— Aim of the exercise —
Search the material for "watering" and show all lines that contain it.

— Supplied data —
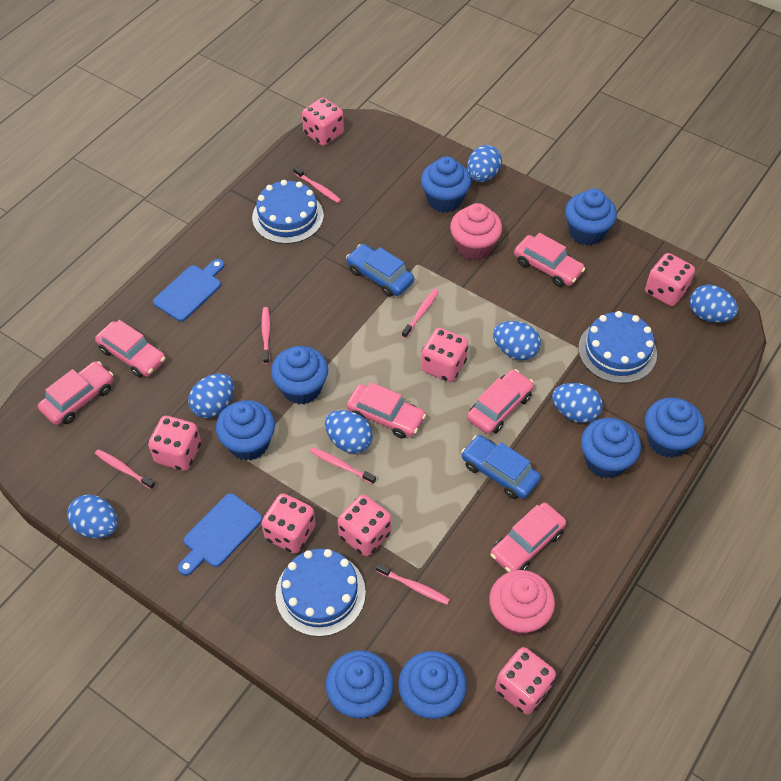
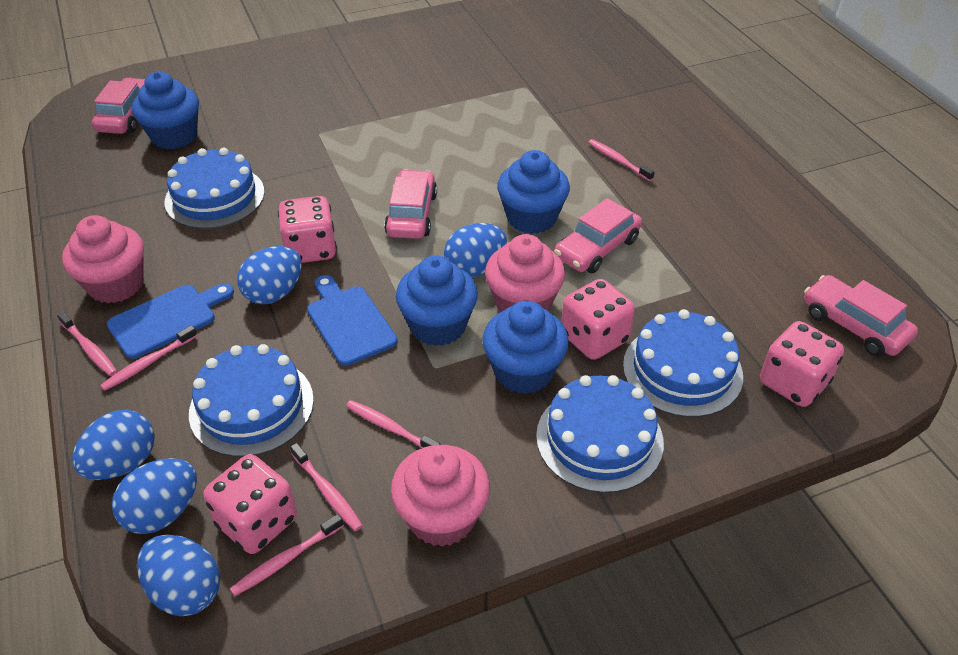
blue cake: 3 -> 4
blue car: 2 -> 0
blue cupcake: 8 -> 4
blue egg: 7 -> 5
pink car: 6 -> 4
pink cupcake: 2 -> 3
pink dice: 7 -> 4

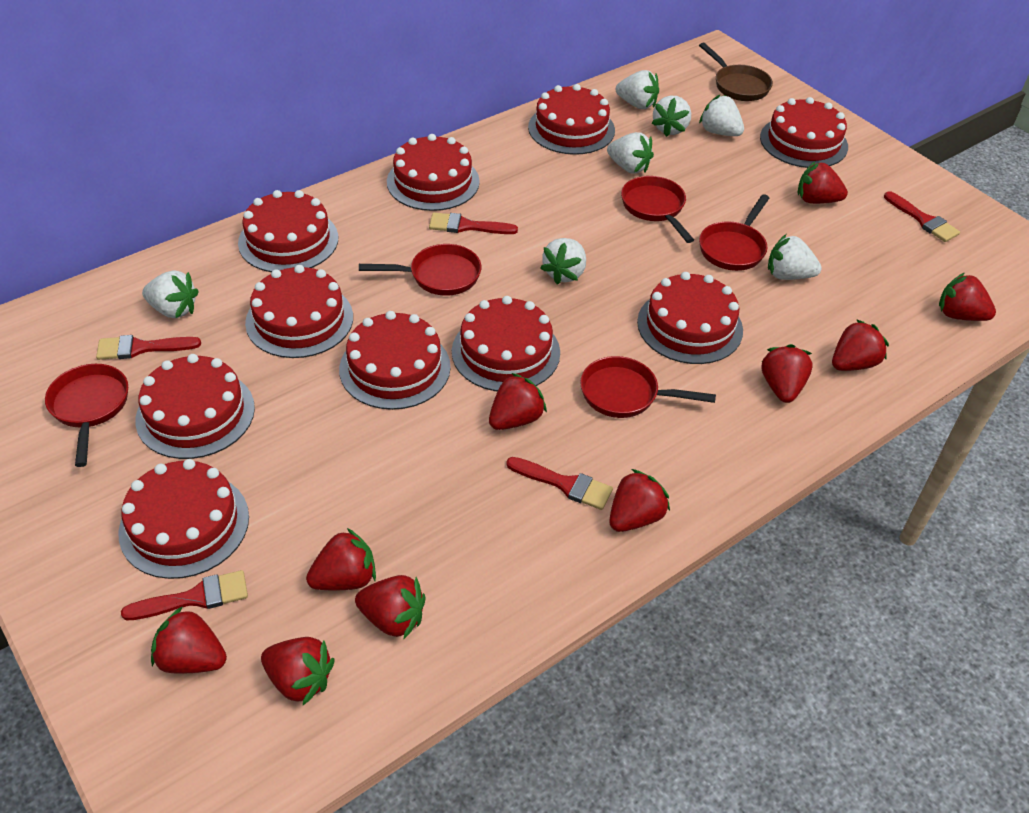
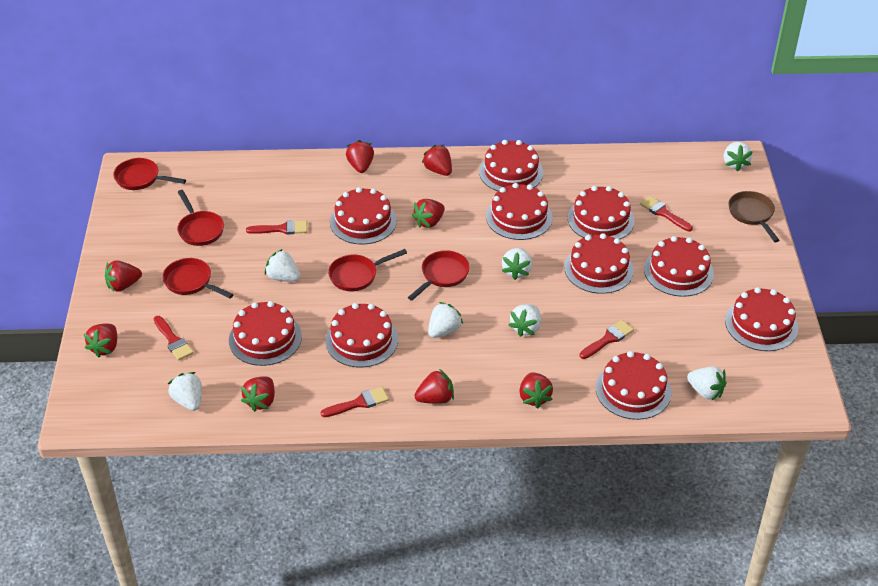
red strawberry: 10 -> 8

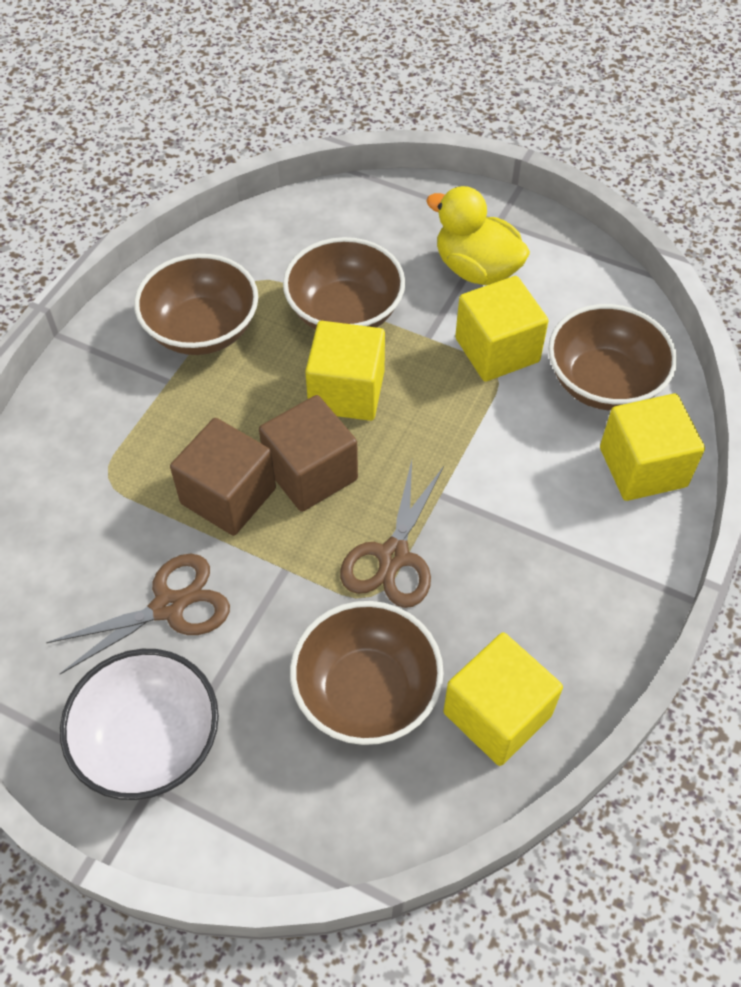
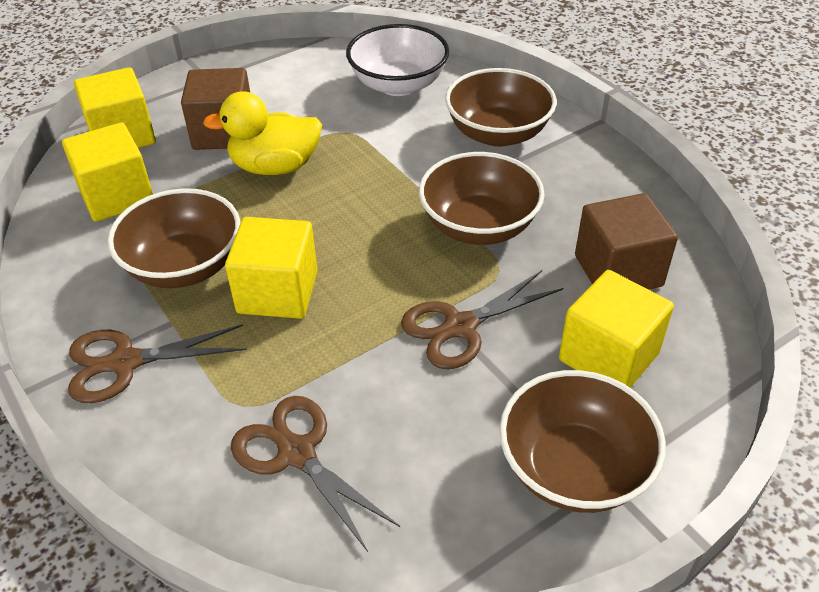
brown scissors: 2 -> 3

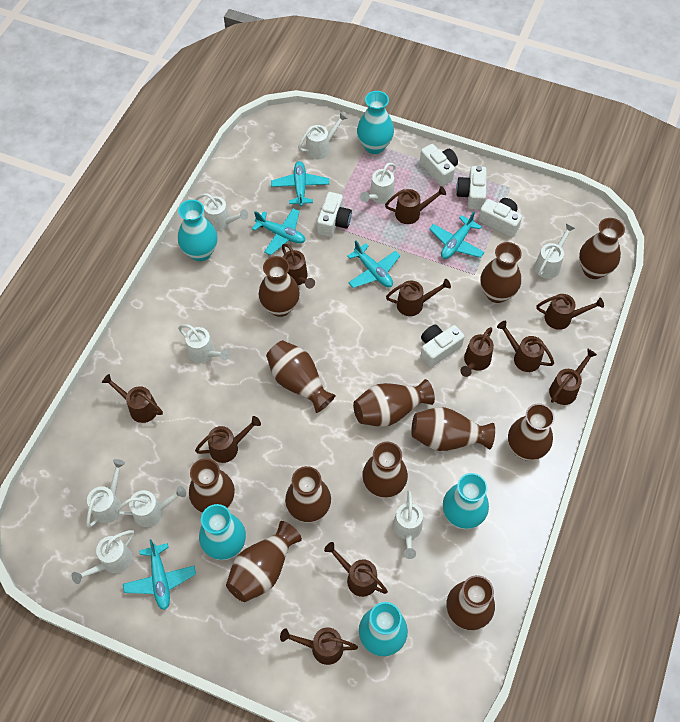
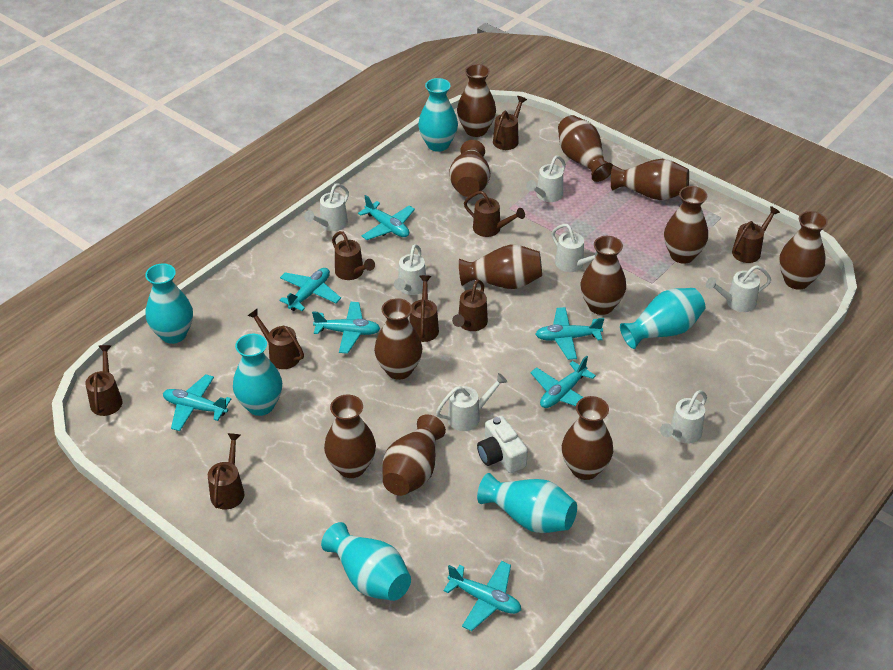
brown watering can: 11 -> 9
turquoise plane: 5 -> 7
turquoise vase: 5 -> 6
white camera: 5 -> 1
white watering can: 9 -> 7

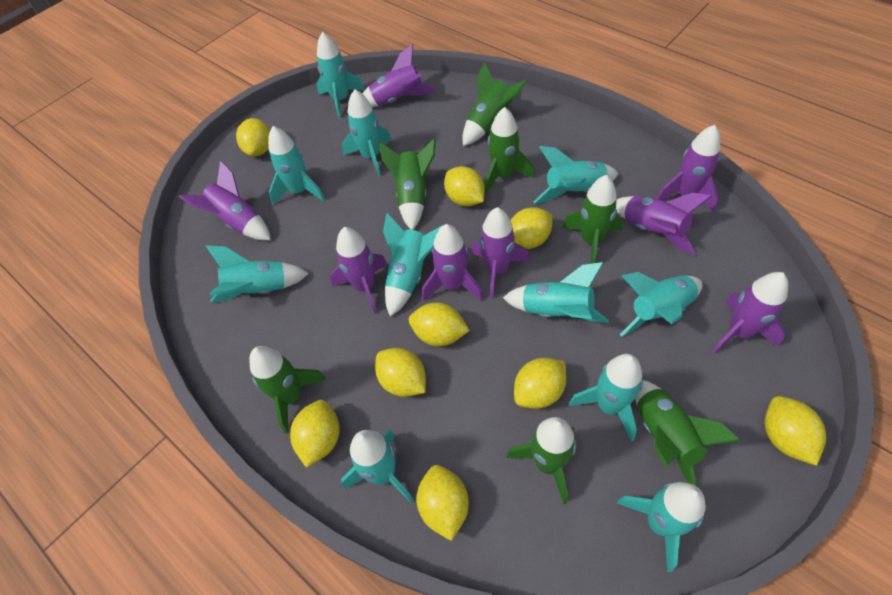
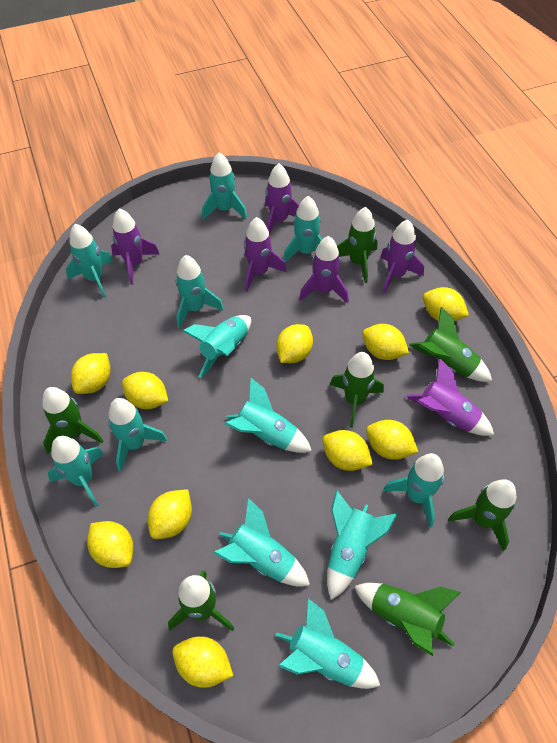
purple rocket: 8 -> 6
turquoise rocket: 11 -> 12
yellow lemon: 9 -> 10

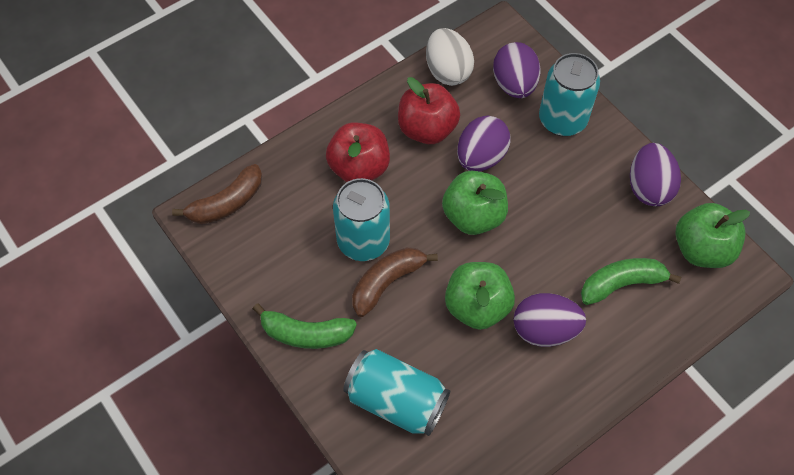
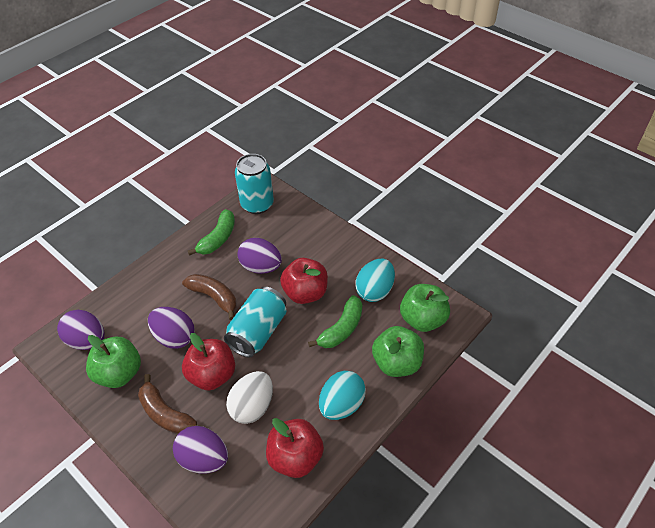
red apple: 2 -> 3
turquoise can: 3 -> 2
turquoise egg: 0 -> 2

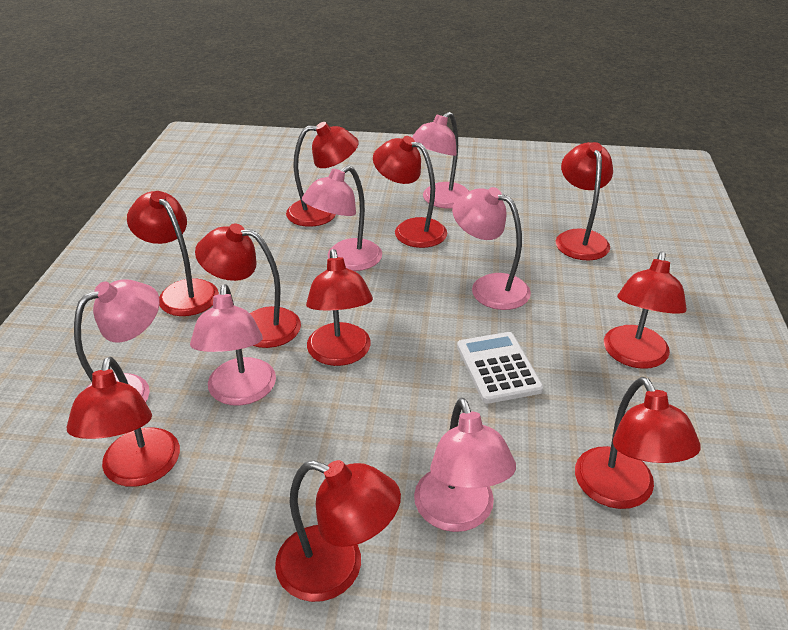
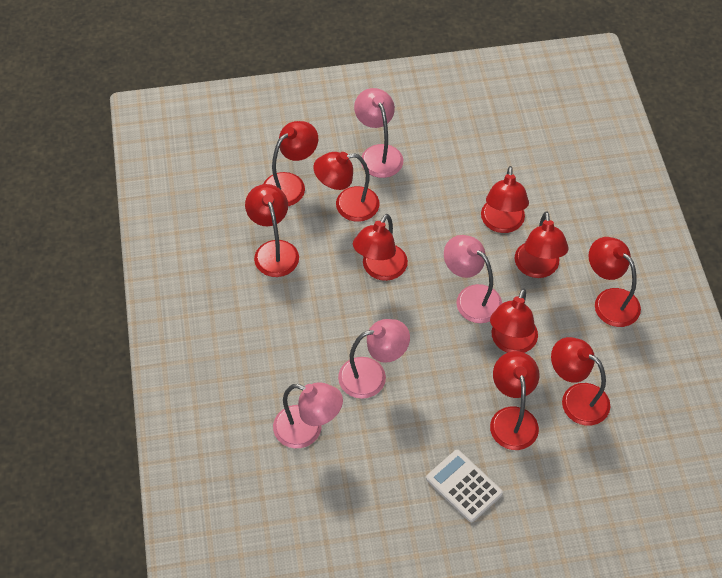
pink lamp: 6 -> 4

— Output below —
brown watering can: 11 -> 9
white watering can: 9 -> 7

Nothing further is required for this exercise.